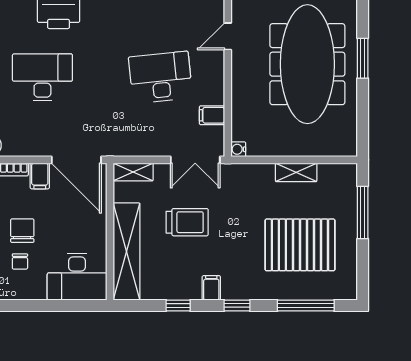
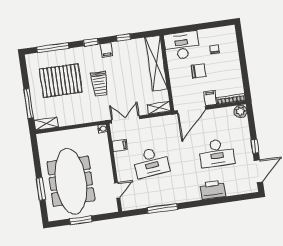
door: (76, 160) -> (191, 110), swing flipped
shelving: (296, 172) -> (46, 124), moved
trolley: (187, 222) -> (99, 84), moved, turned -90
chair: (22, 231) -> (198, 71), moved, turned -90

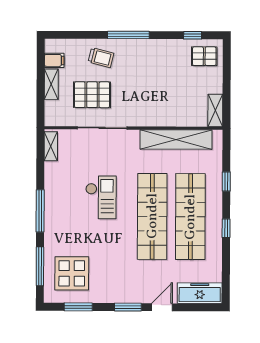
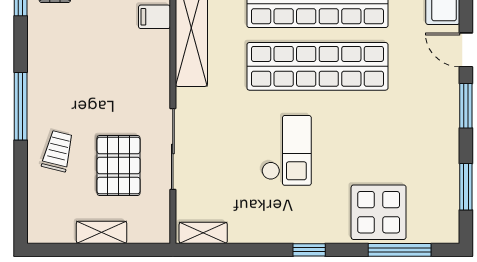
filing cabinet: (54, 60) -> (154, 17), moved, turned -90
checkout: (101, 197) -> (287, 150), turned 90
window: (40, 211) -> (309, 250), width x0.46
display table: (72, 273) -> (379, 212), moved

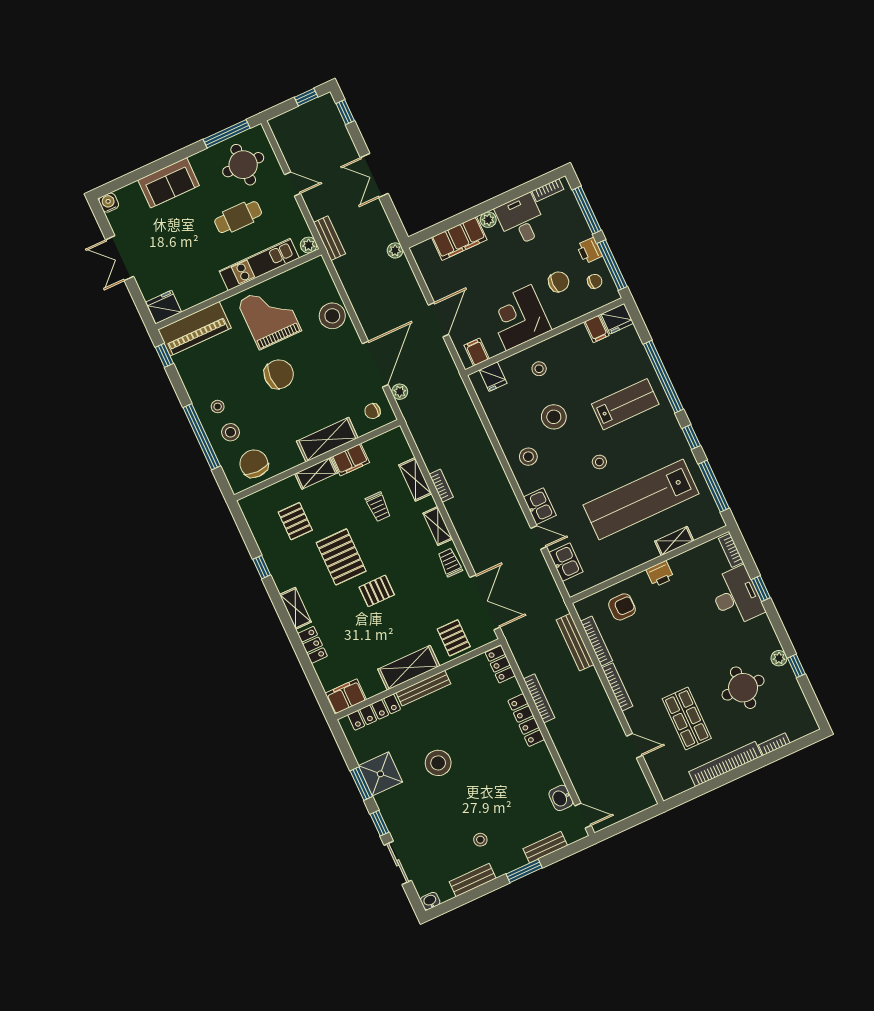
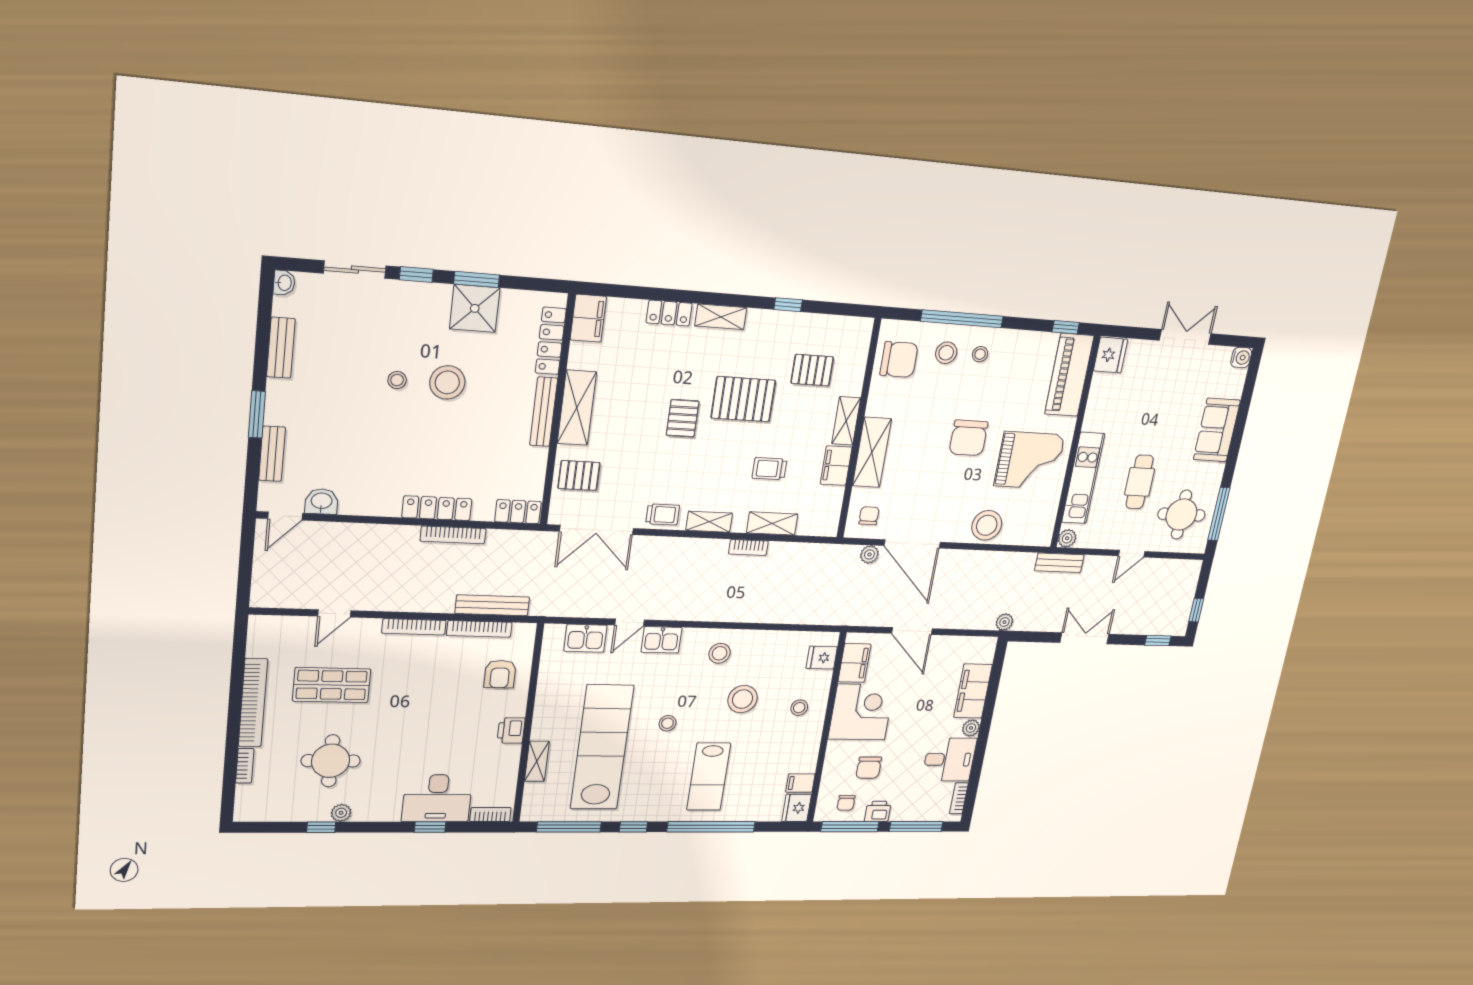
filing cabinet: (477, 352) -> (854, 663), width x2.00
stool: (480, 840) -> (397, 380), moved

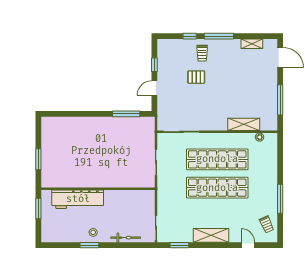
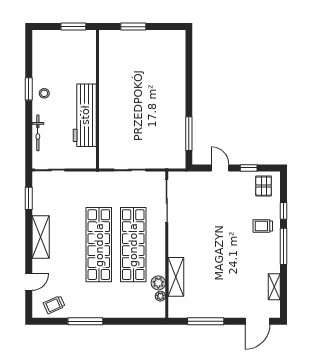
pallet: (196, 77) -> (264, 186), moved
plant: (249, 139) -> (158, 283), added
workbench: (78, 199) -> (85, 115), moved

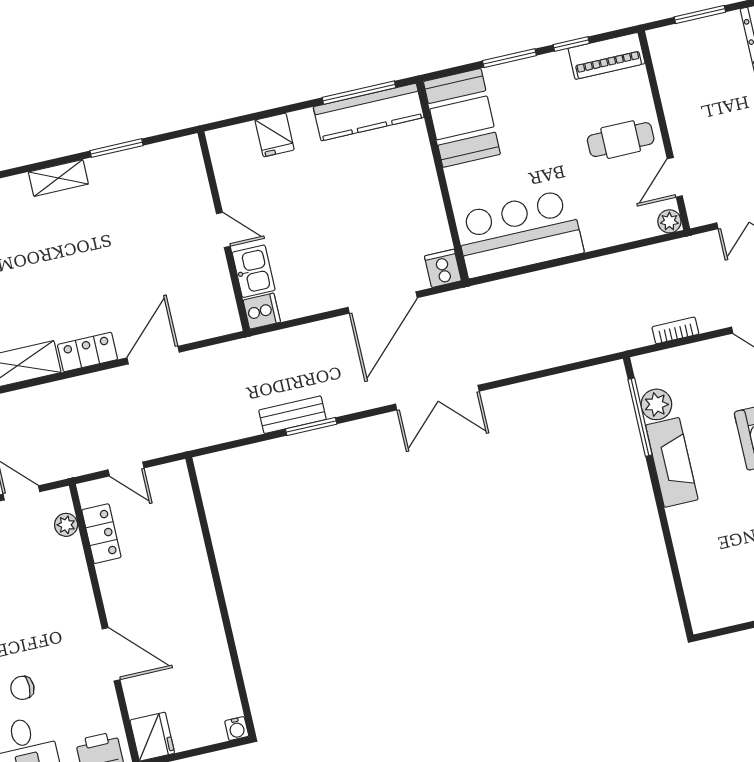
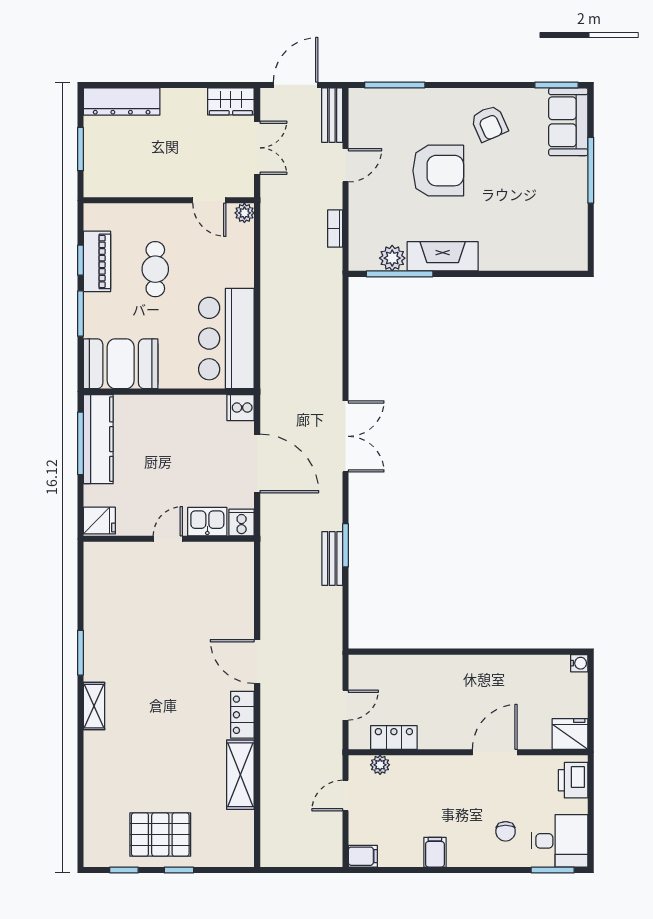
piano: (607, 56) -> (97, 261), moved
cafe table: (621, 140) -> (155, 269), moved
door: (223, 230) -> (168, 539), moved
wall: (224, 231) -> (169, 539), moved
kitchen sink: (254, 271) -> (207, 522), moved
cooker: (262, 311) -> (242, 523), moved

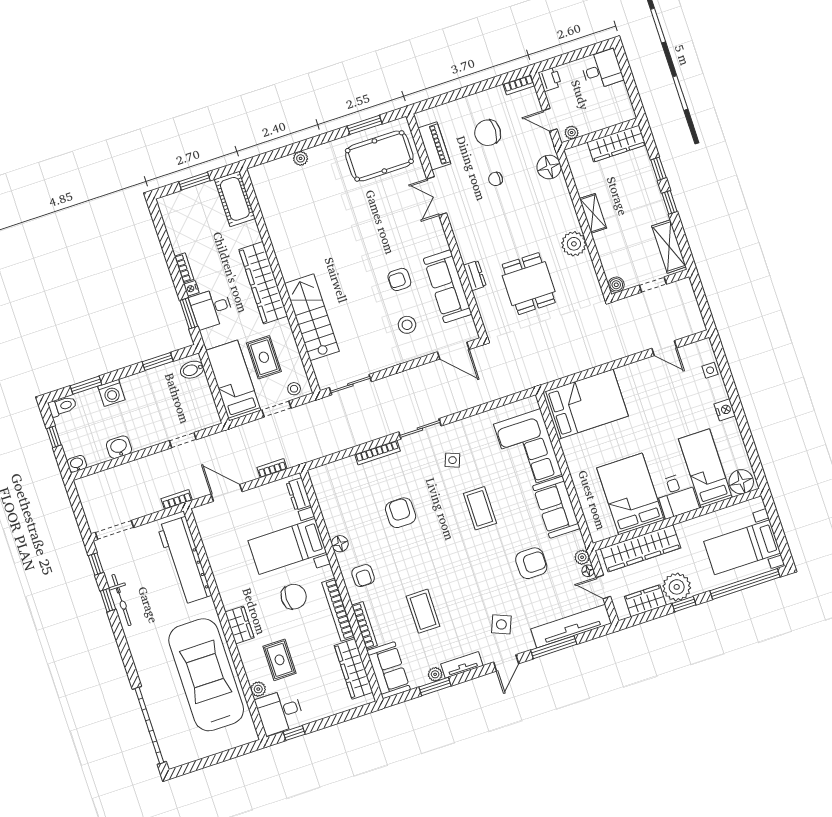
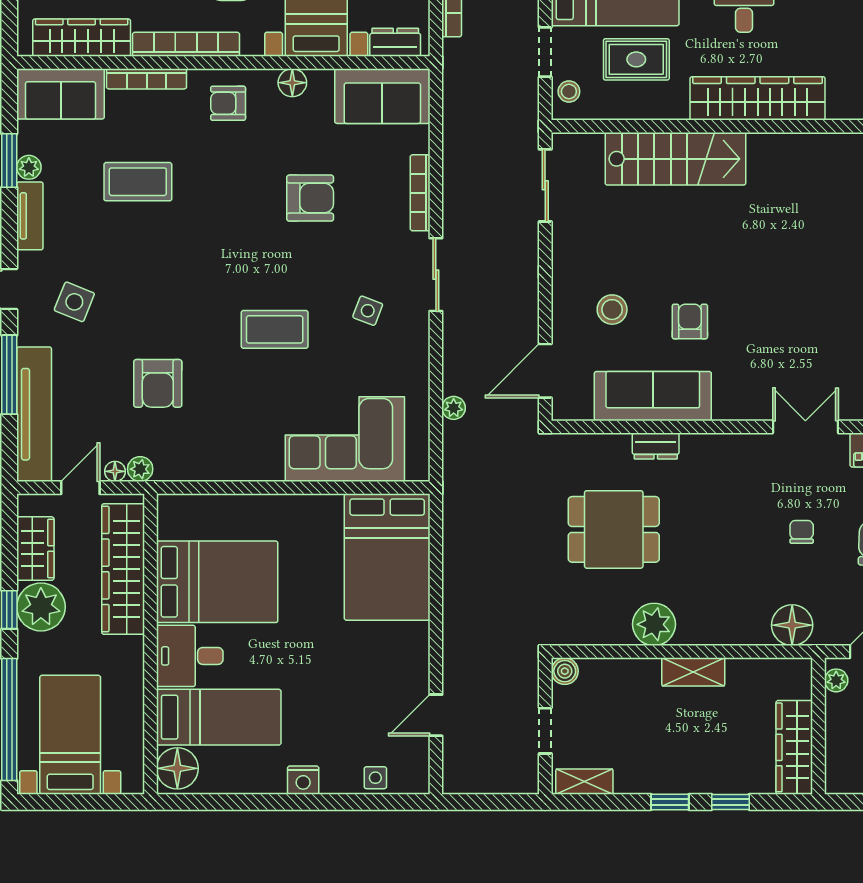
shelving: (669, 246) -> (584, 782), width x0.67, depth x0.75
plant: (491, 395) -> (454, 408), added
sofa: (556, 507) -> (382, 96), moved, turned 180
__________________________________________________
Only the pictures are to be left out; write out all the other data exactly.

Task answer -
door: (76, 160) -> (191, 110), swing flipped
shelving: (296, 172) -> (46, 124), moved
trolley: (187, 222) -> (99, 84), moved, turned -90
chair: (22, 231) -> (198, 71), moved, turned -90

filing cabinet: (54, 60) -> (154, 17), moved, turned -90
checkout: (101, 197) -> (287, 150), turned 90
window: (40, 211) -> (309, 250), width x0.46
display table: (72, 273) -> (379, 212), moved

filing cabinet: (477, 352) -> (854, 663), width x2.00
stool: (480, 840) -> (397, 380), moved

pallet: (196, 77) -> (264, 186), moved
plant: (249, 139) -> (158, 283), added
workbench: (78, 199) -> (85, 115), moved

piano: (607, 56) -> (97, 261), moved
cafe table: (621, 140) -> (155, 269), moved
door: (223, 230) -> (168, 539), moved
wall: (224, 231) -> (169, 539), moved
kitchen sink: (254, 271) -> (207, 522), moved
cooker: (262, 311) -> (242, 523), moved

shelving: (669, 246) -> (584, 782), width x0.67, depth x0.75
plant: (491, 395) -> (454, 408), added
sofa: (556, 507) -> (382, 96), moved, turned 180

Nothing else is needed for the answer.